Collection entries
# # # #

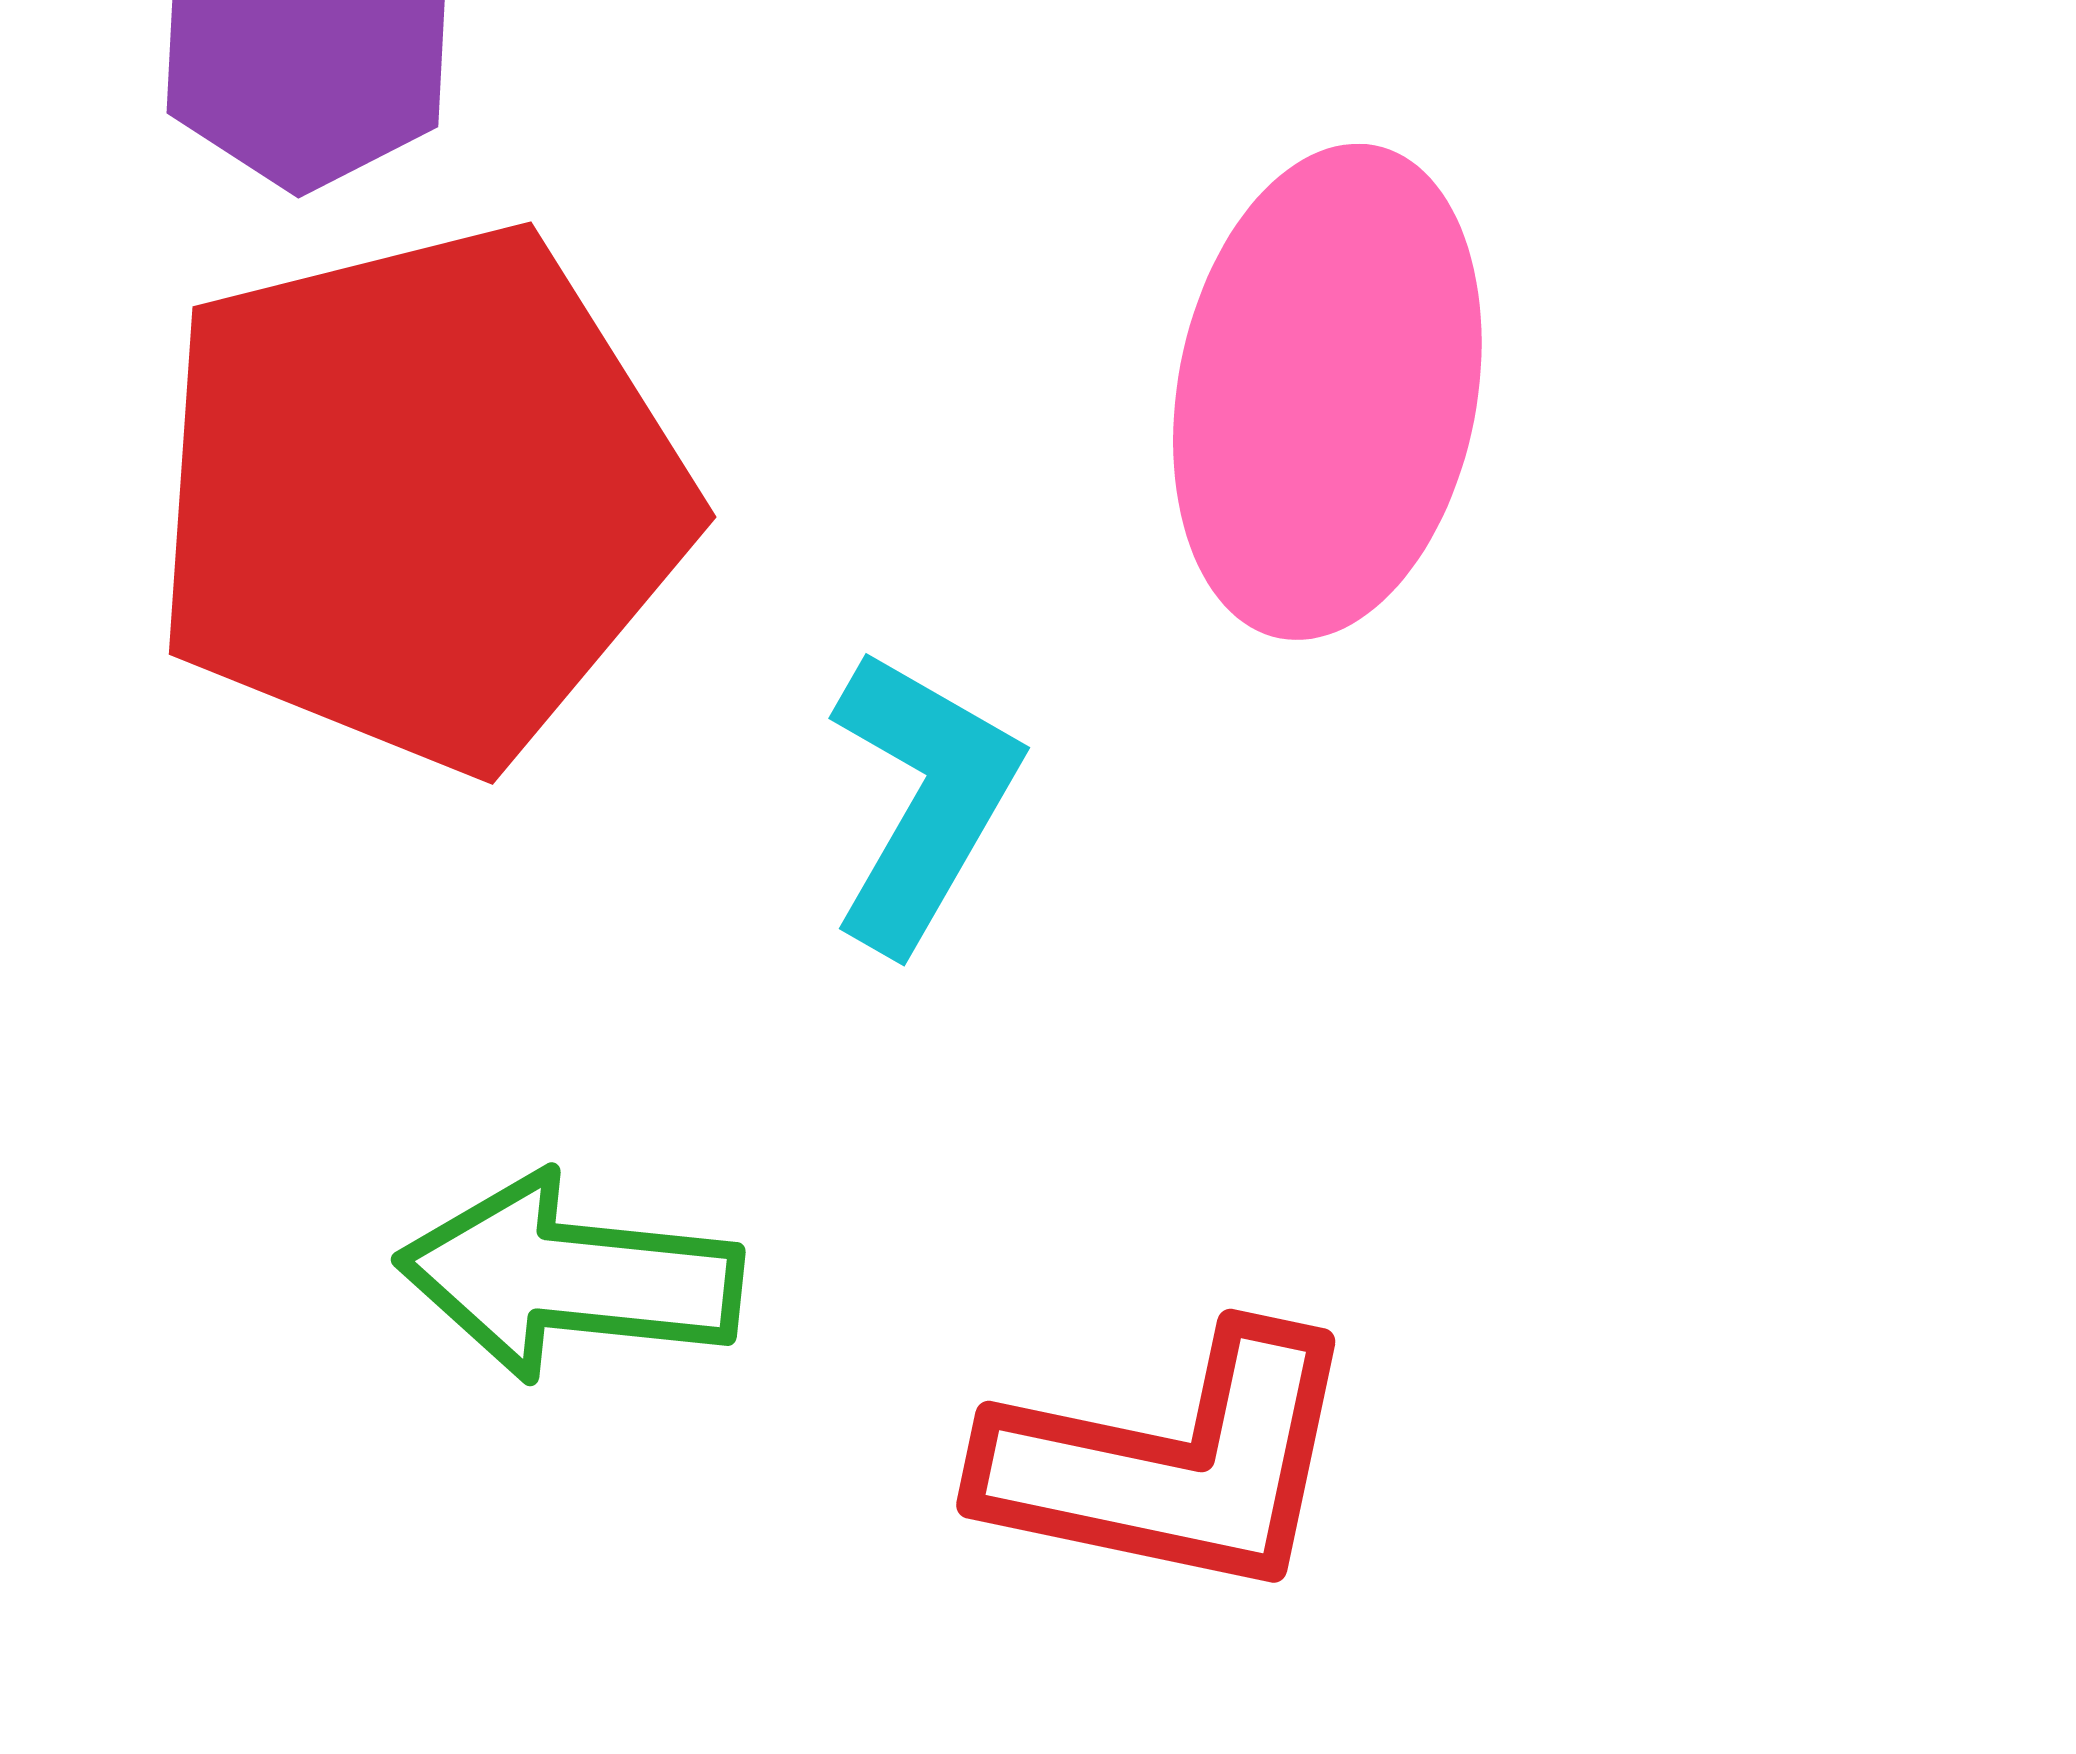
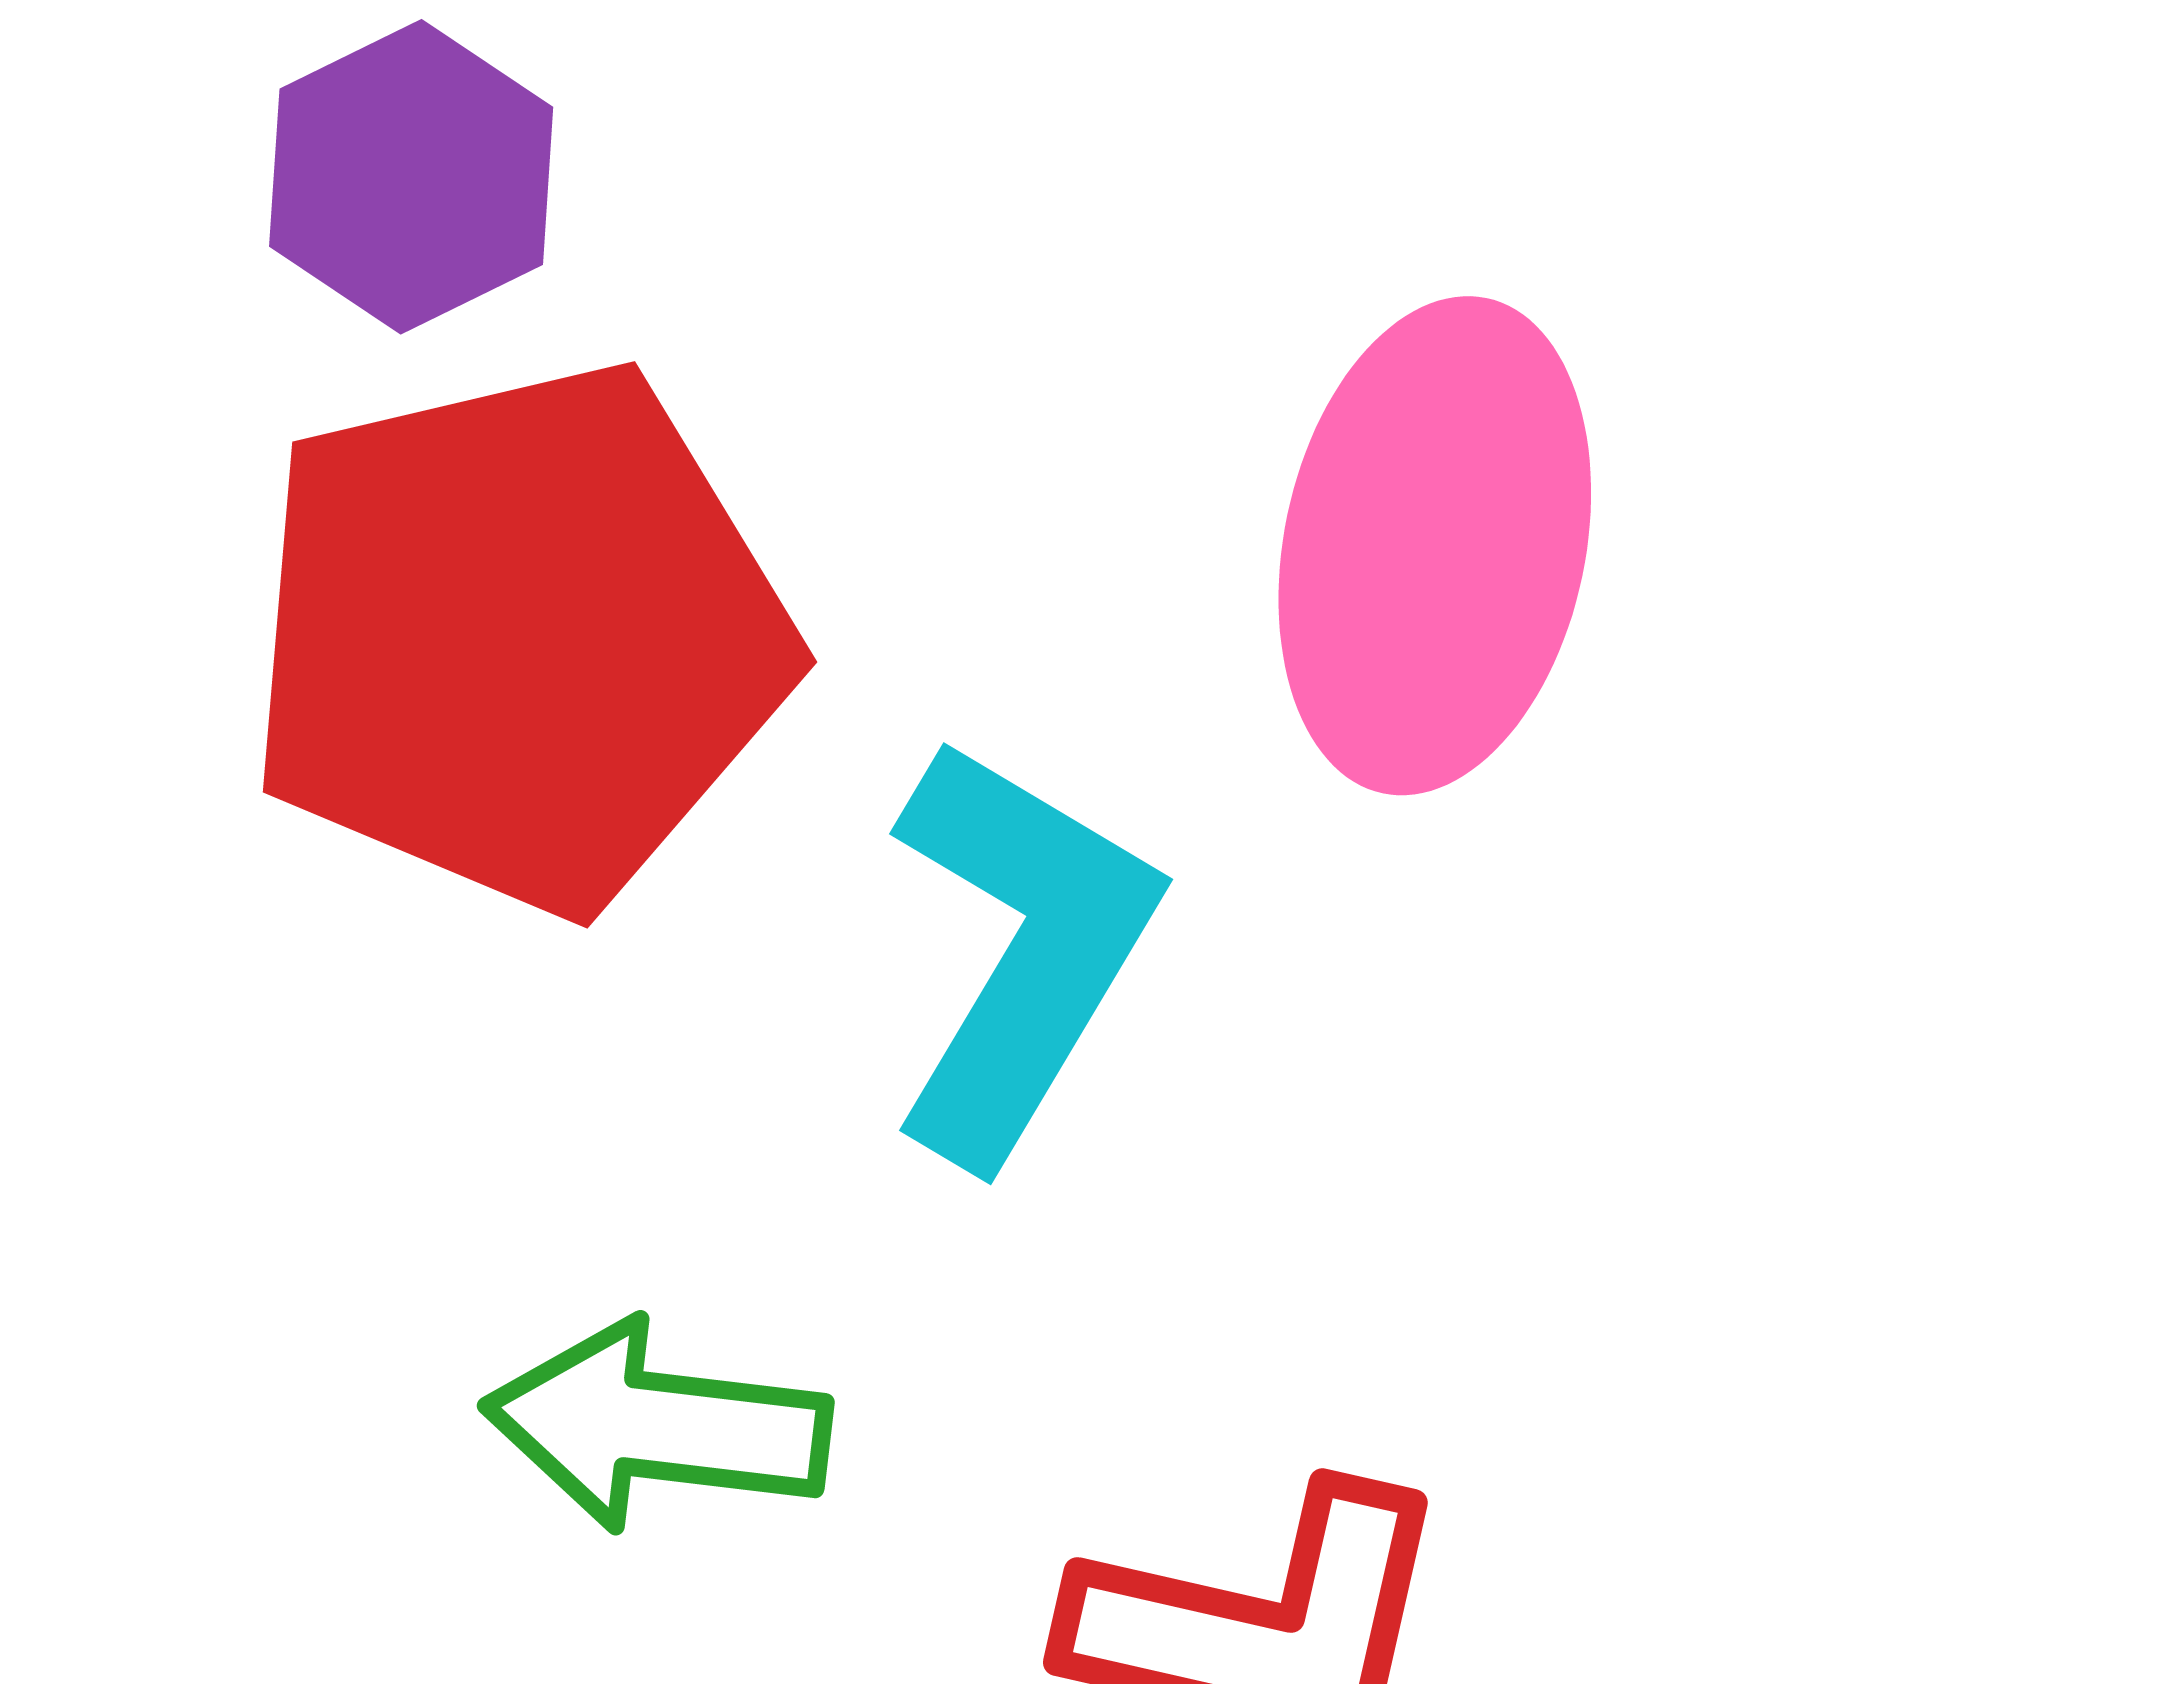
cyan L-shape: (923, 800) -> (1020, 950), size x1.4

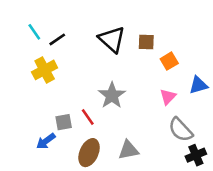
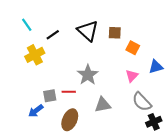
black line: (57, 39) -> (53, 35), moved
orange square: (169, 61) -> (133, 48), turned -32
red line: (88, 117) -> (69, 92), turned -56
gray triangle: (128, 150) -> (103, 105), moved

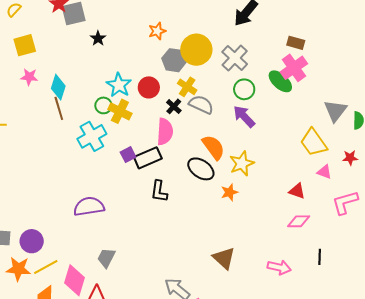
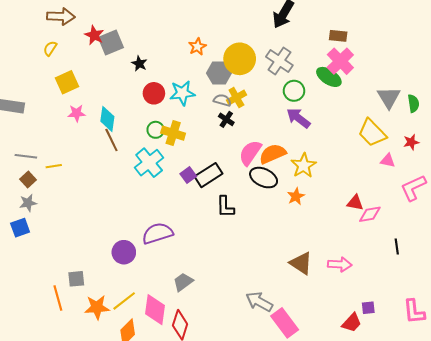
cyan star: (119, 85) -> (182, 93), moved, turned -30
red circle: (149, 87) -> (154, 93), moved
yellow cross: (187, 87) -> (236, 98), turned 36
gray semicircle: (201, 105) -> (222, 100), moved, size x0.7
pink semicircle: (165, 132) -> (250, 153), moved, turned -140
orange semicircle: (213, 147) -> (273, 154), turned -68
red triangle: (297, 191) -> (355, 203), moved
purple circle: (32, 241) -> (124, 252), moved
gray trapezoid: (106, 258) -> (183, 282), turned 35
pink arrow: (279, 267) -> (340, 264), moved

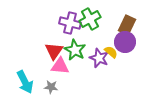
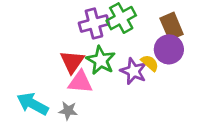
purple cross: (70, 23) -> (94, 23), turned -30
brown rectangle: (127, 25) -> (172, 26), turned -48
cyan arrow: (25, 82) -> (33, 104), turned 145

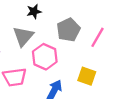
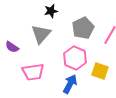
pink hexagon: (45, 57) -> (75, 58), moved

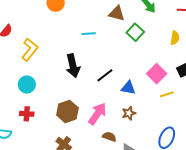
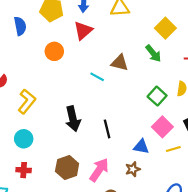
green square: (135, 32) -> (157, 96), moved
cyan line: (89, 34) -> (97, 77), moved, turned 32
black line: (105, 75) -> (107, 129), turned -66
blue triangle: (128, 88) -> (141, 147), moved

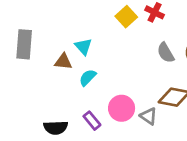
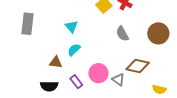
gray semicircle: (166, 53) -> (122, 34), moved
brown triangle: (63, 62) -> (56, 62), moved

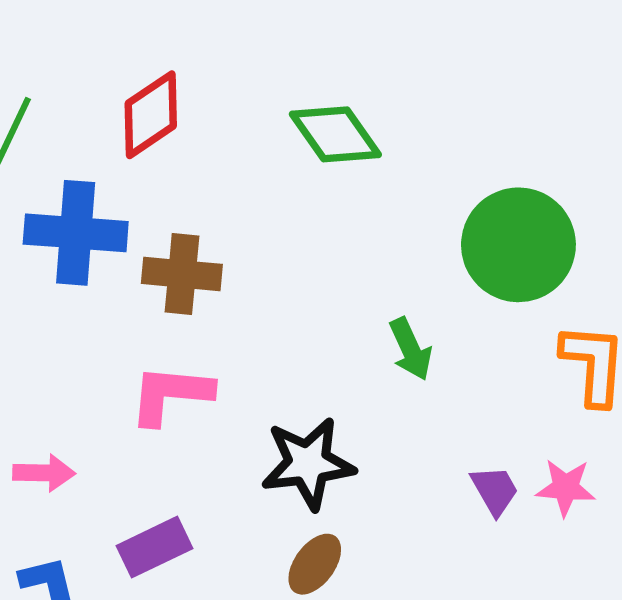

# # # #

Description of the task:
Whenever a line in the records contains the word "square", copy that line.

Answer space:
orange square: (169, 61) -> (133, 48), turned -32
green square: (135, 32) -> (157, 96), moved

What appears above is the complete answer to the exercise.